RECORDS FOR THE TASK:
---*---
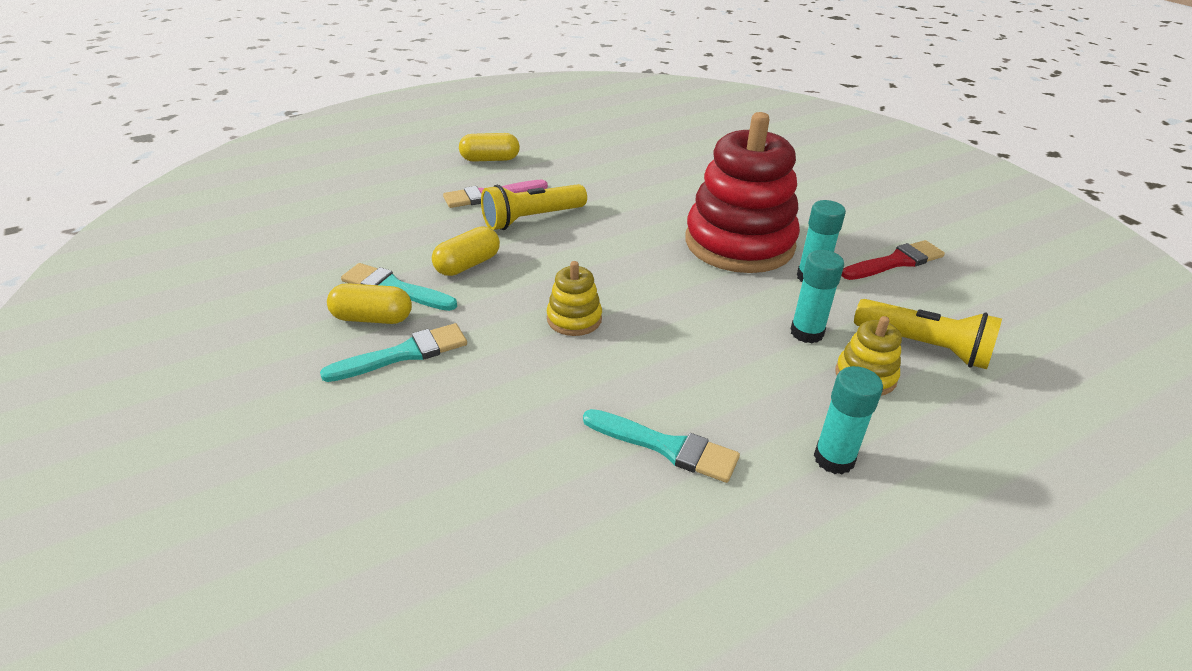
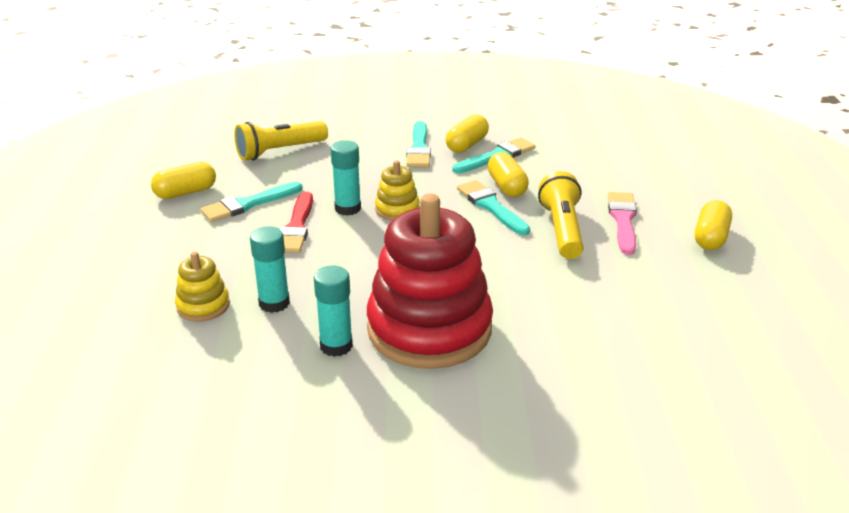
camera: 120 degrees right, 5 degrees down
(519, 263) = (491, 206): none -> turquoise brush
(696, 538) = (185, 192): none -> yellow capsule
(834, 459) = (166, 254): turquoise glue stick -> turquoise glue stick (348, 208)
(895, 262) = (304, 422): red brush -> red brush (296, 227)
(924, 347) = (190, 356): yellow flashlight -> yellow flashlight (279, 151)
---*---
Go through the entries and retype them exactly, except for the images.

camera: 120 degrees right, 5 degrees down
(519, 263) = (491, 206): none -> turquoise brush
(696, 538) = (185, 192): none -> yellow capsule
(834, 459) = (166, 254): turquoise glue stick -> turquoise glue stick (348, 208)
(895, 262) = (304, 422): red brush -> red brush (296, 227)
(924, 347) = (190, 356): yellow flashlight -> yellow flashlight (279, 151)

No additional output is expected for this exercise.